The task =>
Would you give the listing again exactly as written, minus its pictures?

Data segment =>
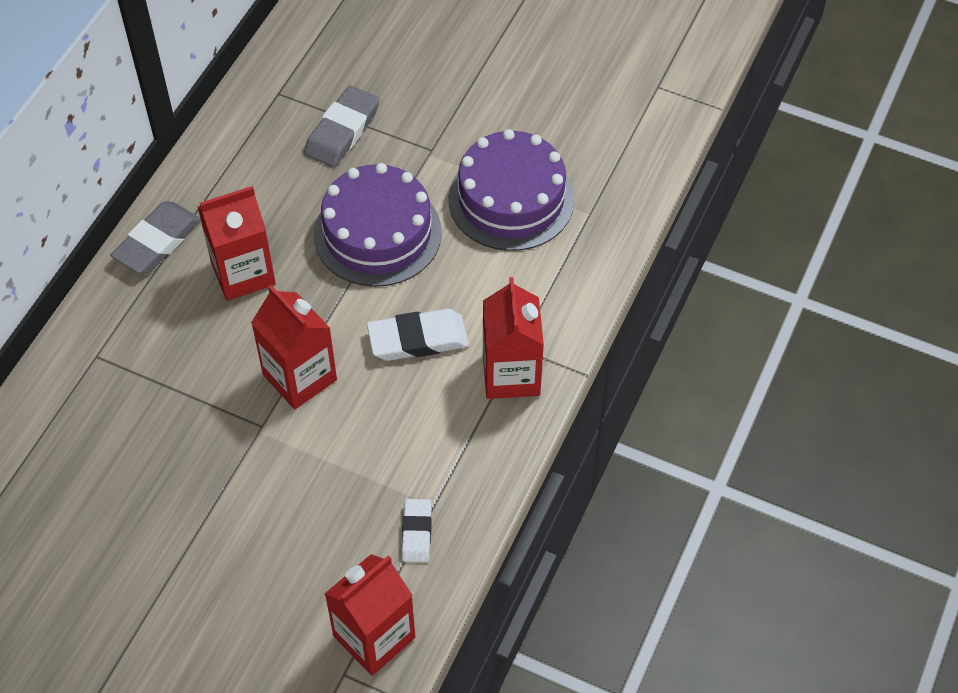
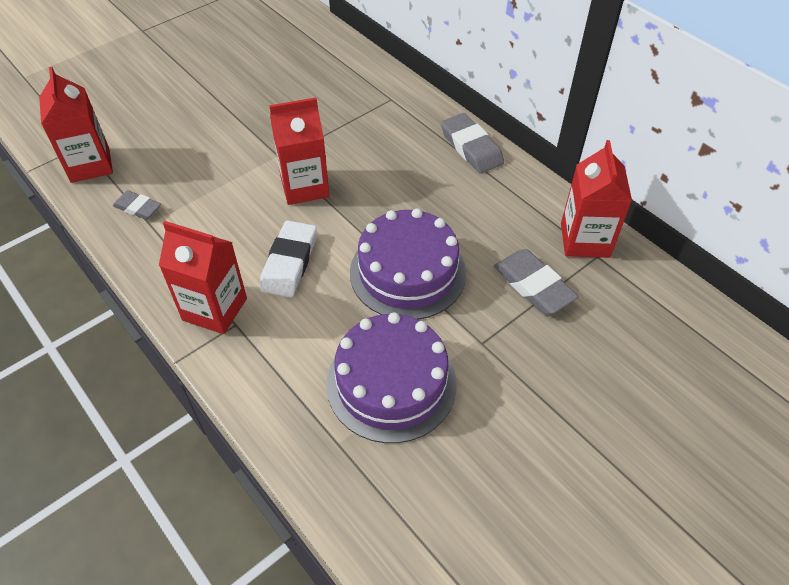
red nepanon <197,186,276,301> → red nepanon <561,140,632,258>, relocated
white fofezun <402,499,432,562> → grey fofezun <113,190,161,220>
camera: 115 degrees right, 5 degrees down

Output for this task =>
red nepanon <197,186,276,301> → red nepanon <561,140,632,258>, relocated
white fofezun <402,499,432,562> → grey fofezun <113,190,161,220>
camera: 115 degrees right, 5 degrees down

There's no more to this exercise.